» What this task involves
What you give must be the lines from the one containing "ENC pin VCC: 5V -> none" through the last line of the listing below, exactly, with nothing else and no pictures.

» Records provided
|---|

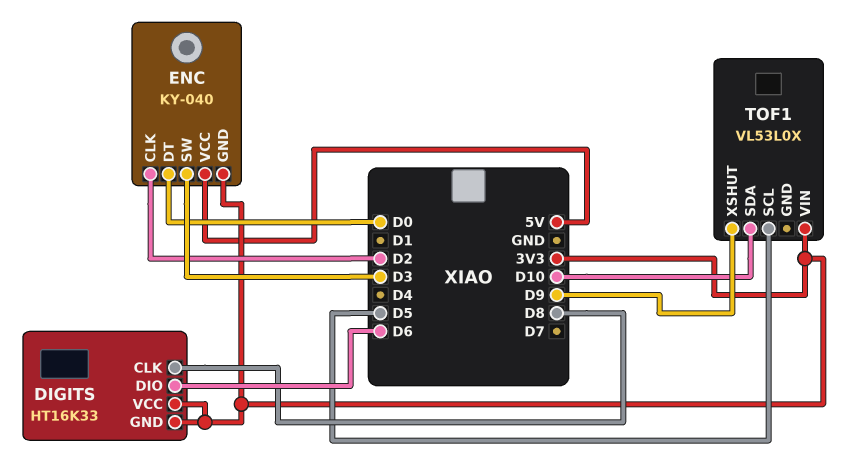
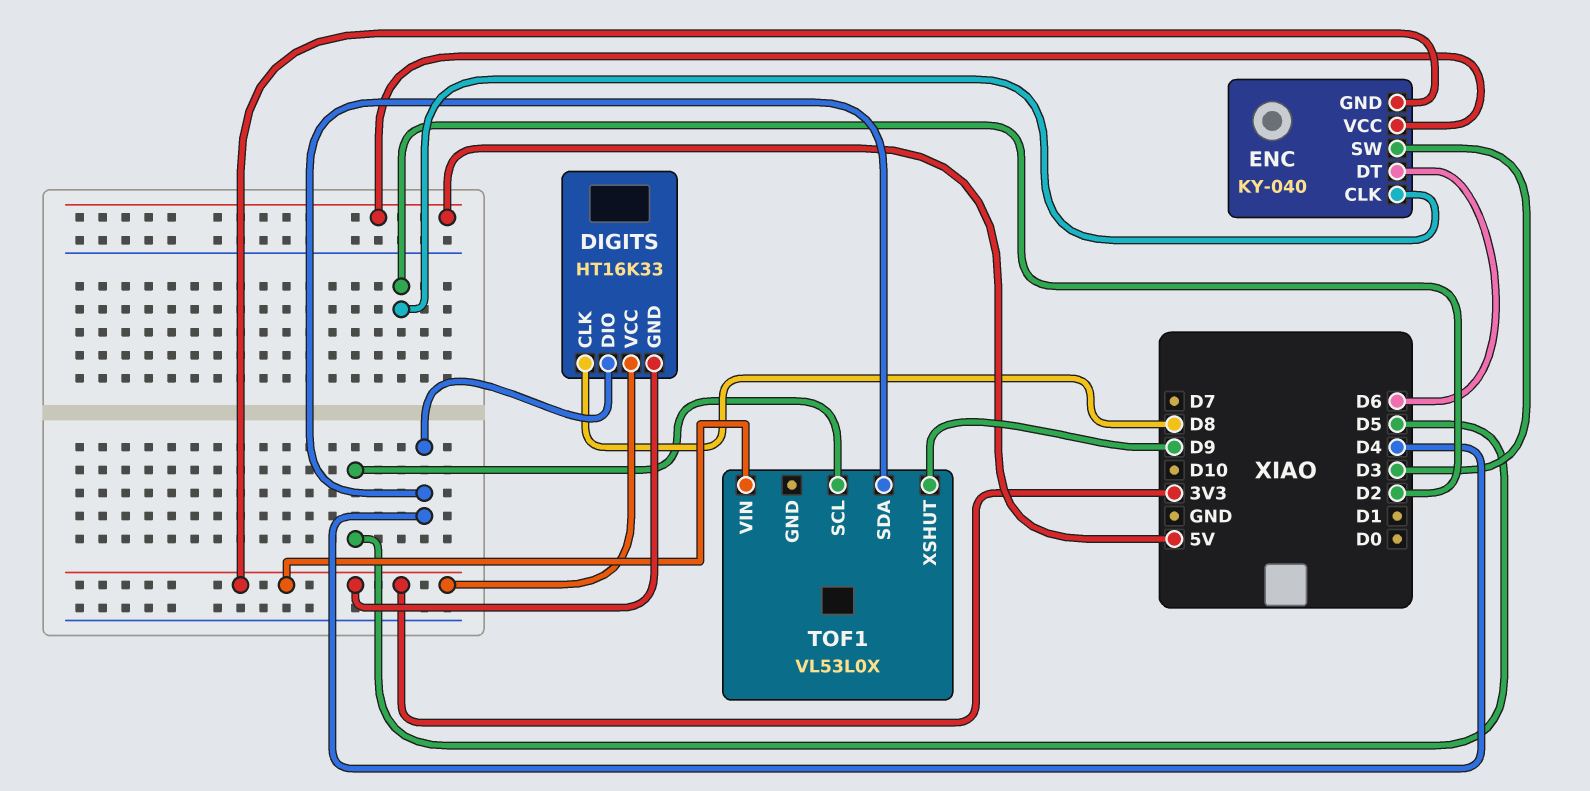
DIGITS pin DIO: D6 -> D4
ENC pin DT: D0 -> D6
TOF1 pin SDA: D10 -> D4

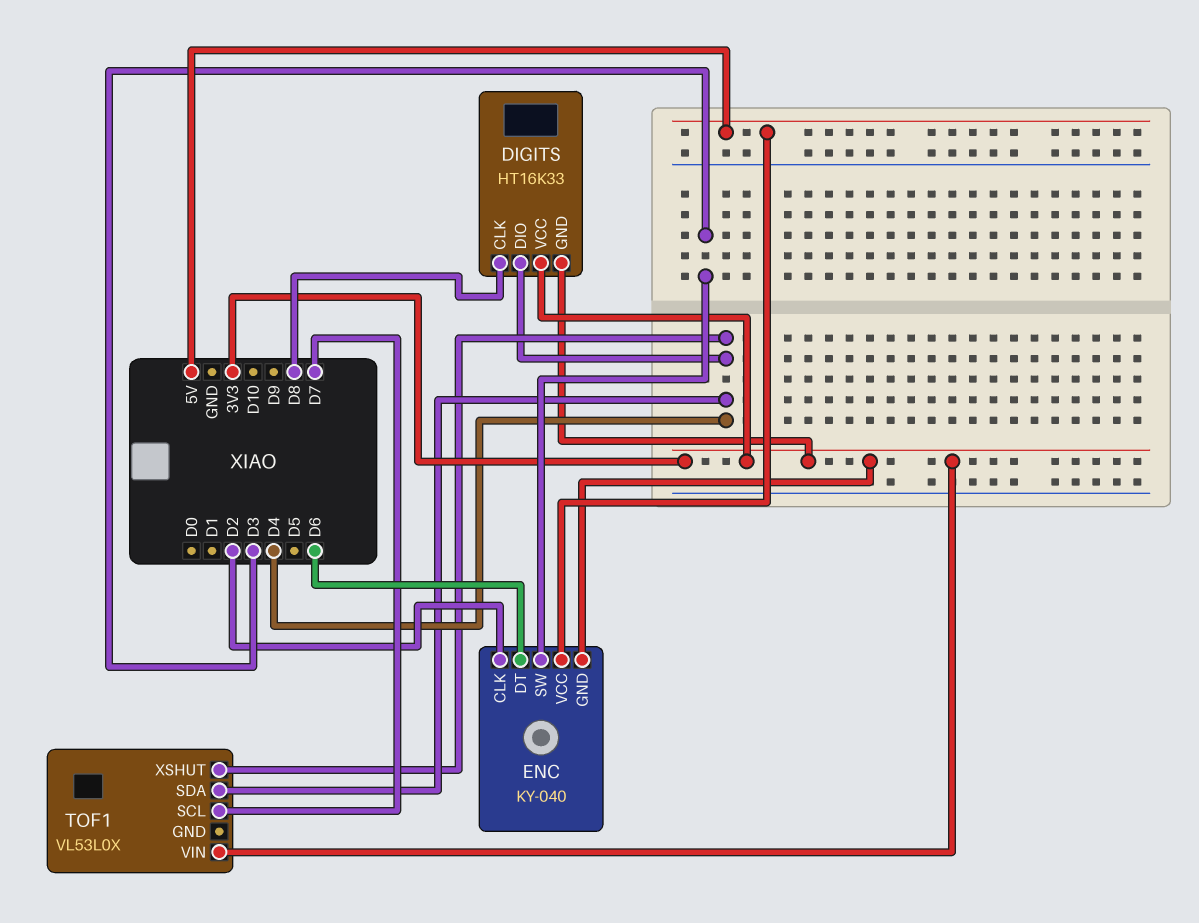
TOF1 pin SCL: D5 -> D7
TOF1 pin XSHUT: D9 -> D4

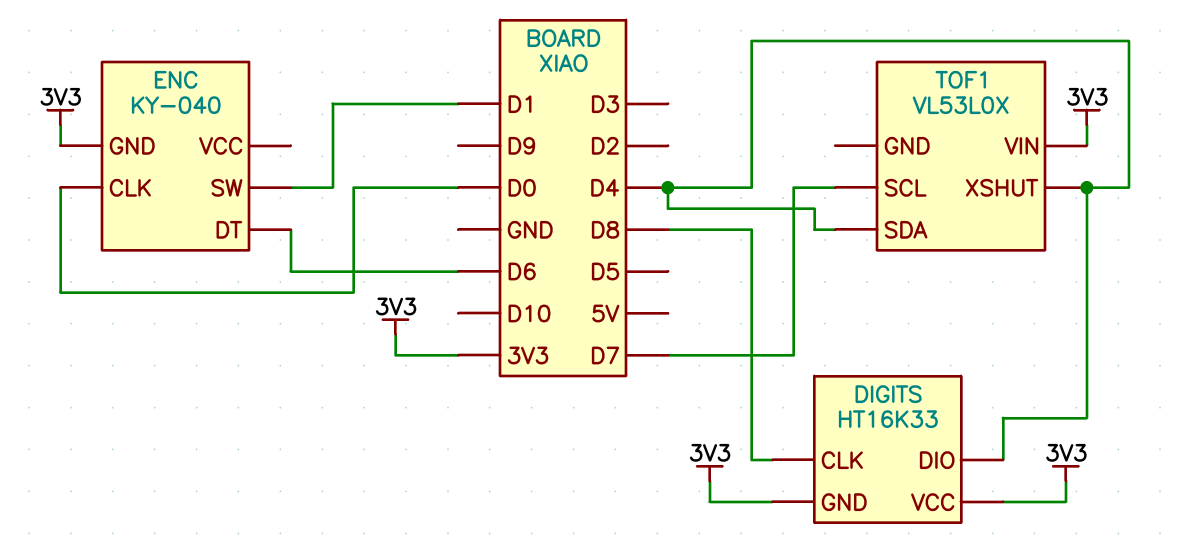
ENC pin CLK: D2 -> D0
ENC pin SW: D3 -> D1
ENC pin VCC: 5V -> none

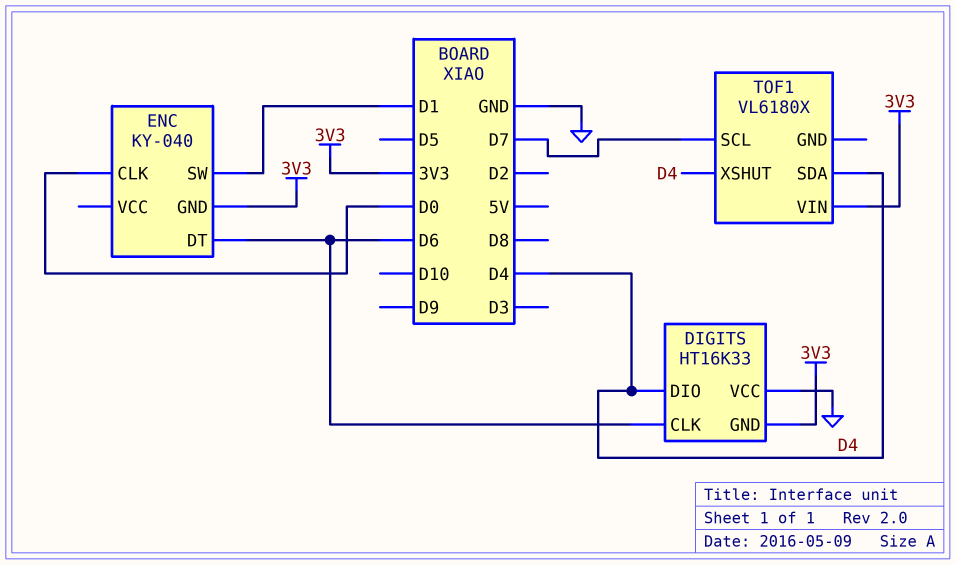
DIGITS pin CLK: D8 -> D6
DIGITS pin VCC: 3V3 -> GND
TOF1: VL53L0X -> VL6180X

|---|

» Result for this exercise
ENC pin VCC: 5V -> none

DIGITS pin CLK: D8 -> D6
DIGITS pin VCC: 3V3 -> GND
TOF1: VL53L0X -> VL6180X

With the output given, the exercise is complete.